→ DIRECTIONS FOR THIS TASK: Every line of the listing should be retyped exactly, but none of the pictures should be.

____ DATA PROVIDED

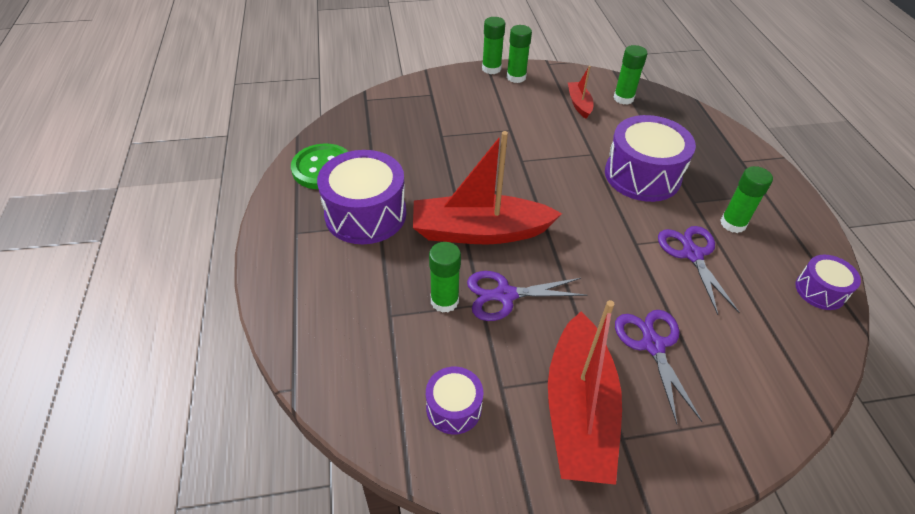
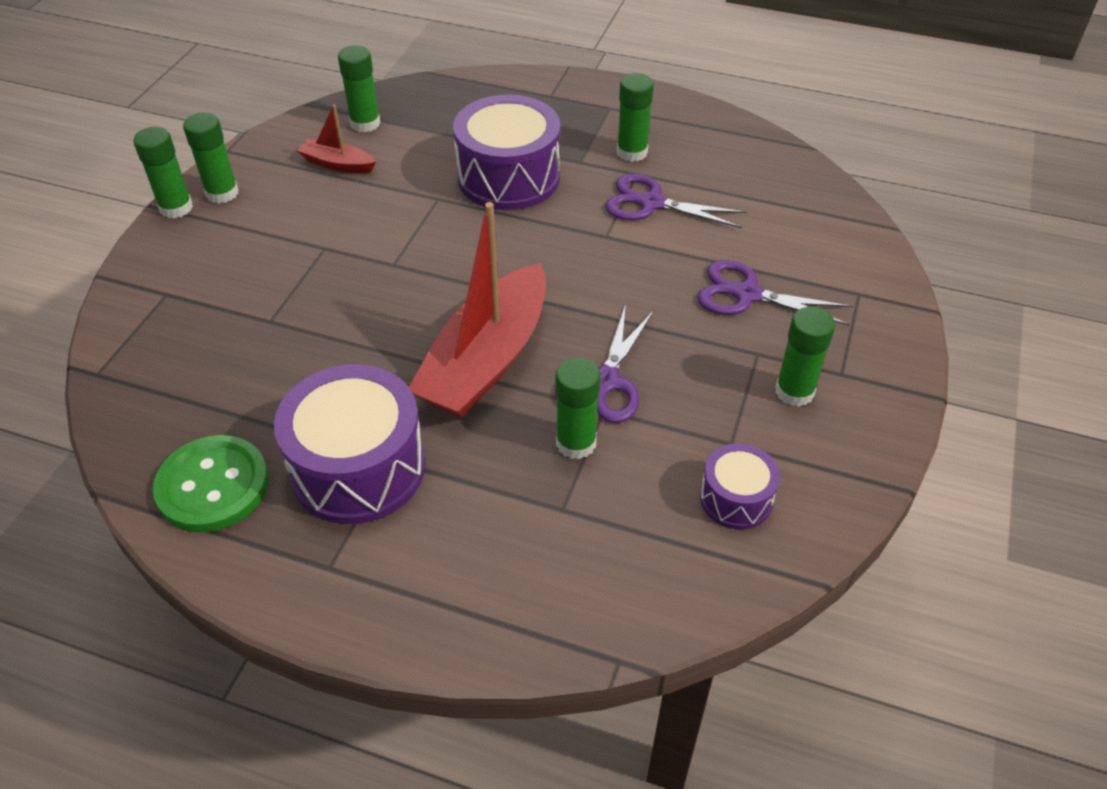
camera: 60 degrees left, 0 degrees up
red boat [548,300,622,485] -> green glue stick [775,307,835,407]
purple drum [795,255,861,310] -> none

________

→ RESULT OF THE EXERCISE:
camera: 60 degrees left, 0 degrees up
red boat [548,300,622,485] -> green glue stick [775,307,835,407]
purple drum [795,255,861,310] -> none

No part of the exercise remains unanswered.